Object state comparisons
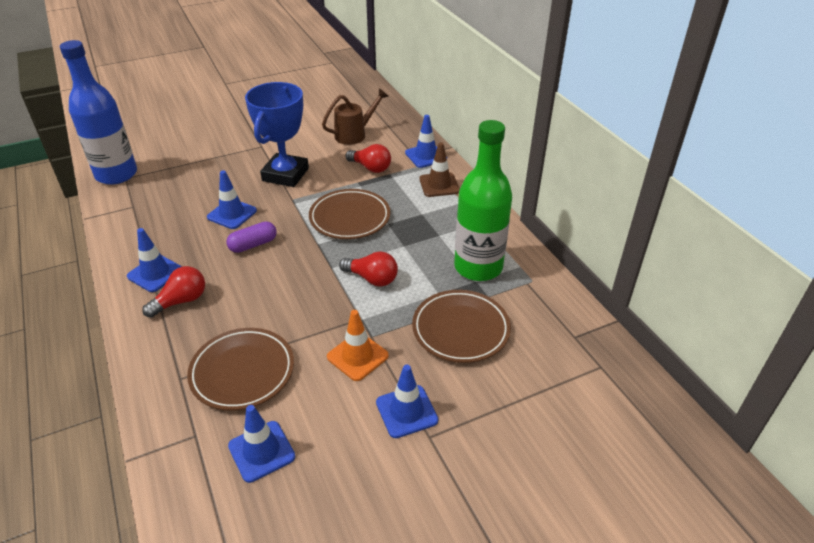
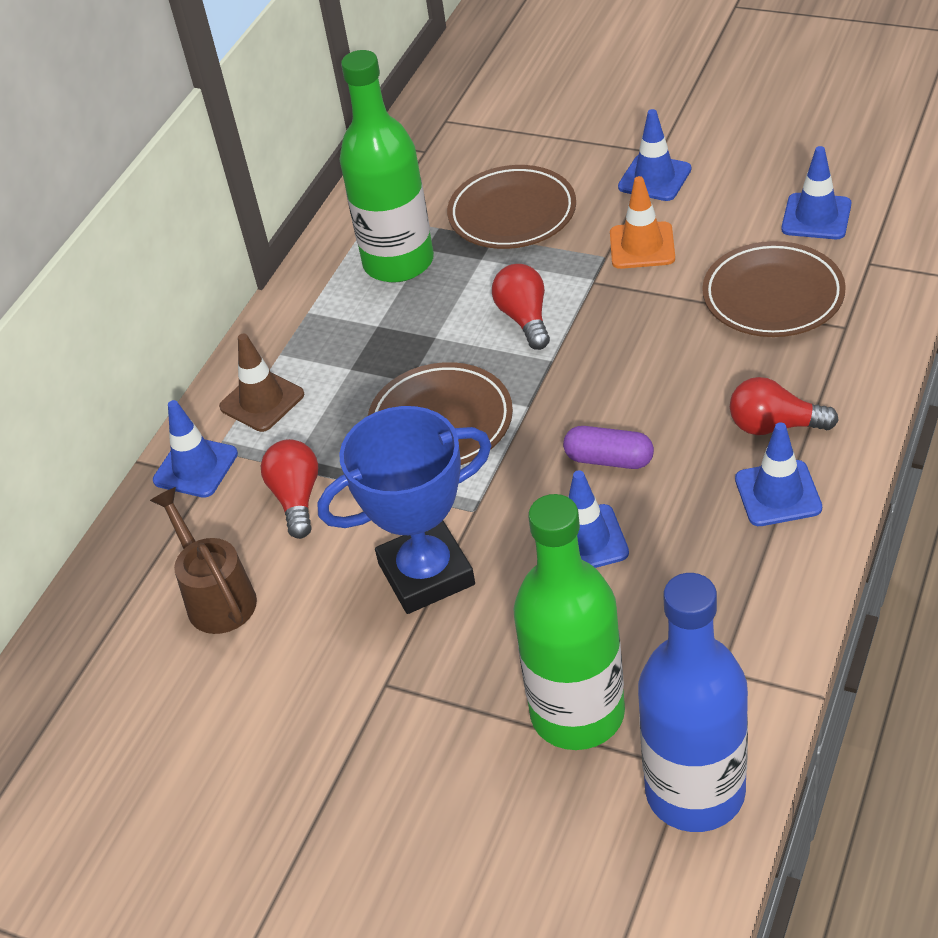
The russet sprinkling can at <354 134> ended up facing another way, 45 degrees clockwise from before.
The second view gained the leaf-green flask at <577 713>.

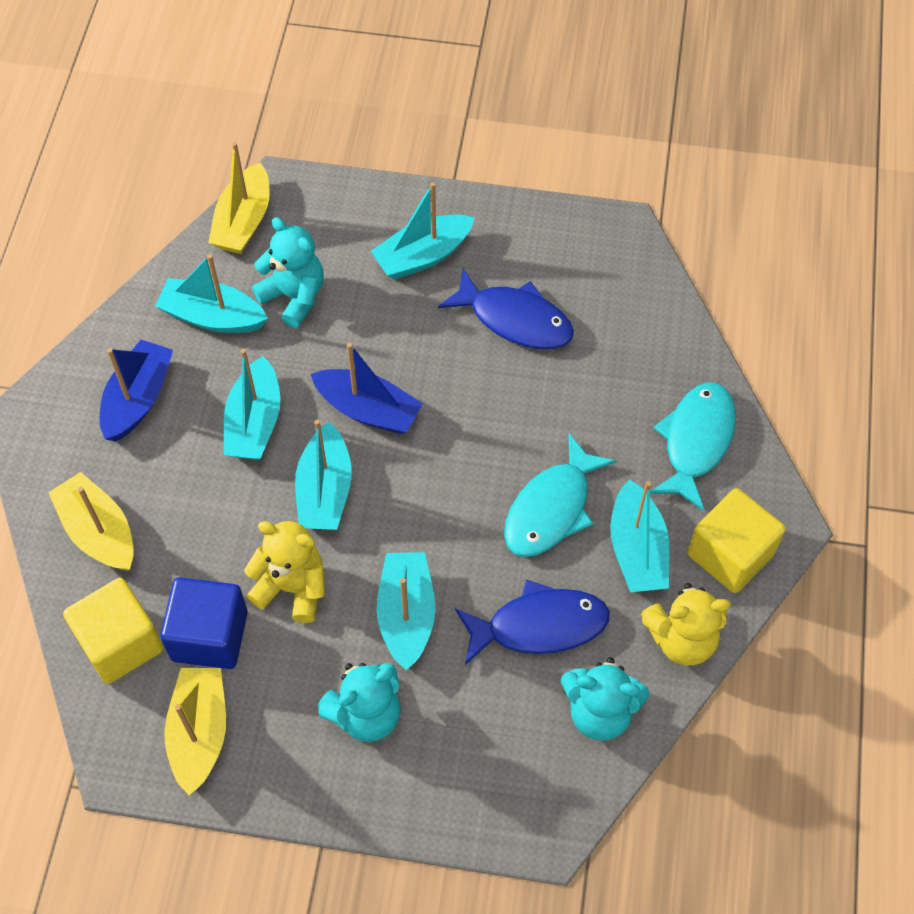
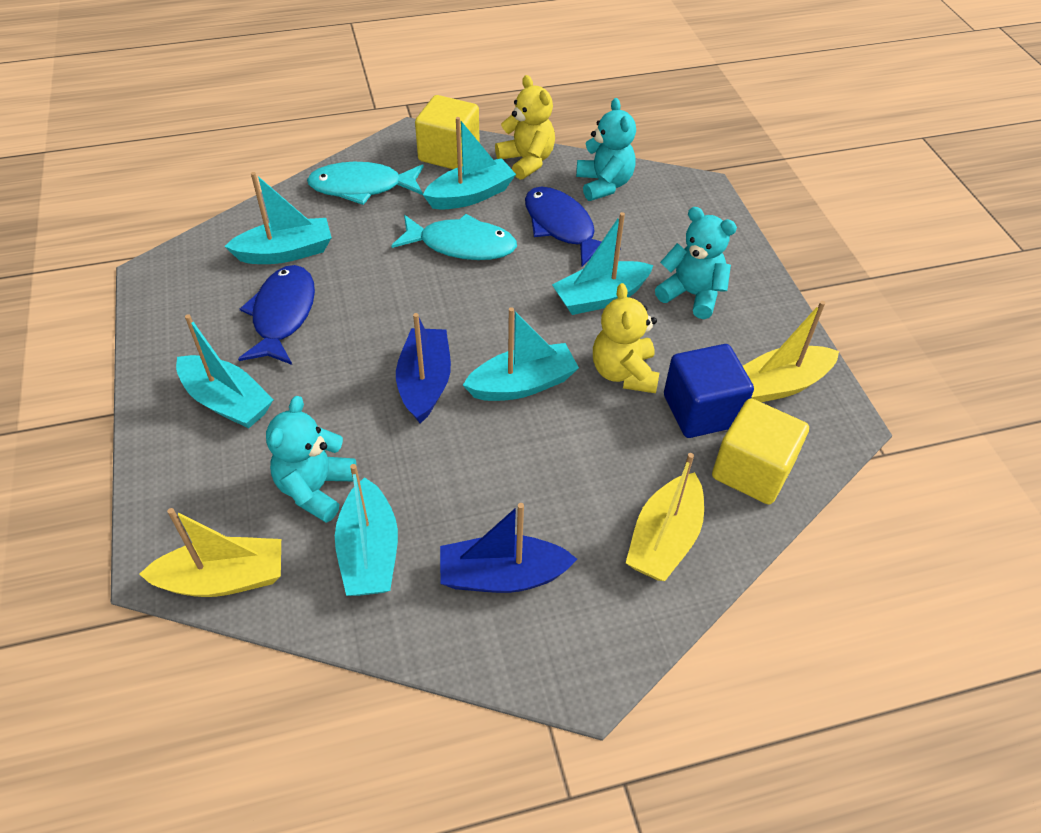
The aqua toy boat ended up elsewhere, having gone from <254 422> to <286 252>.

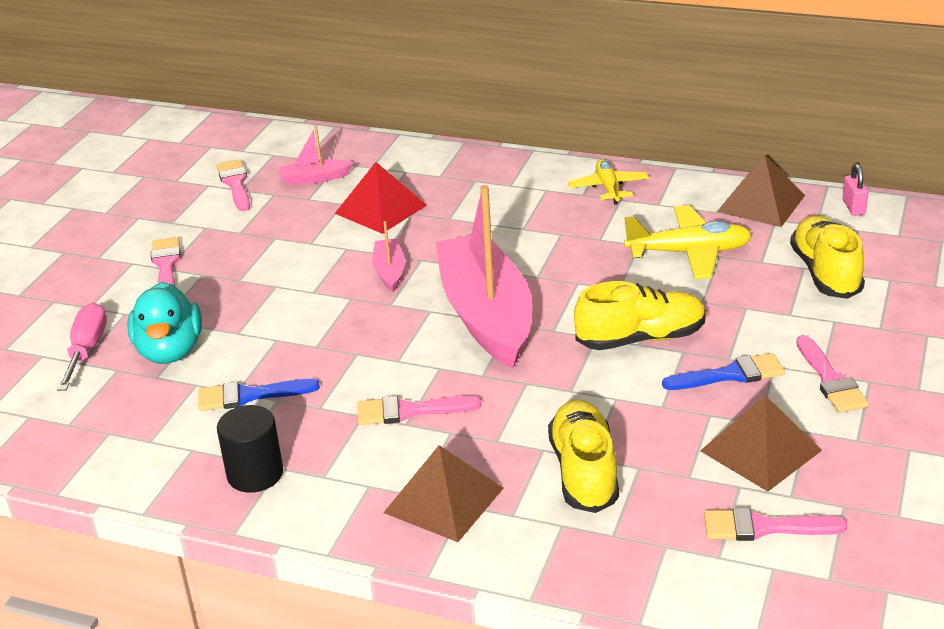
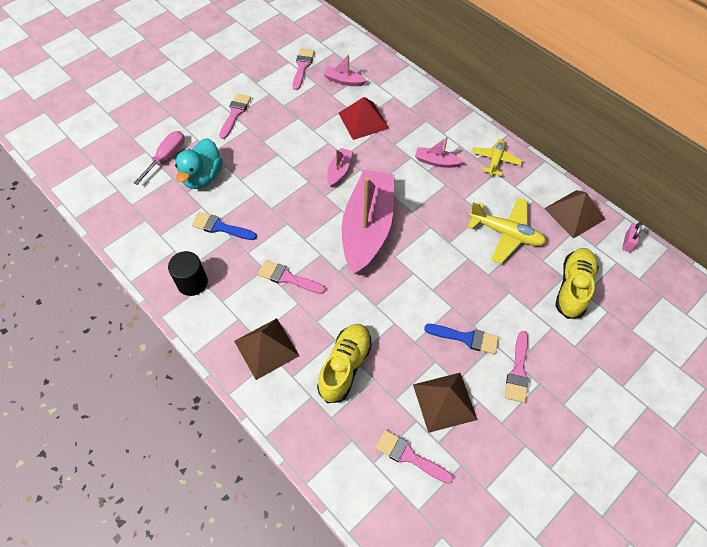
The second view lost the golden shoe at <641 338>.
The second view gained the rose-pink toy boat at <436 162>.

▶ **DIRECTIONS FOR THIS TASK**: Reproduce all the entries above exactly. Include no images.

▶ **TASK OUTPUT**:
The russet sprinkling can at <354 134> ended up facing another way, 45 degrees clockwise from before.
The second view gained the leaf-green flask at <577 713>.

The aqua toy boat ended up elsewhere, having gone from <254 422> to <286 252>.

The second view lost the golden shoe at <641 338>.
The second view gained the rose-pink toy boat at <436 162>.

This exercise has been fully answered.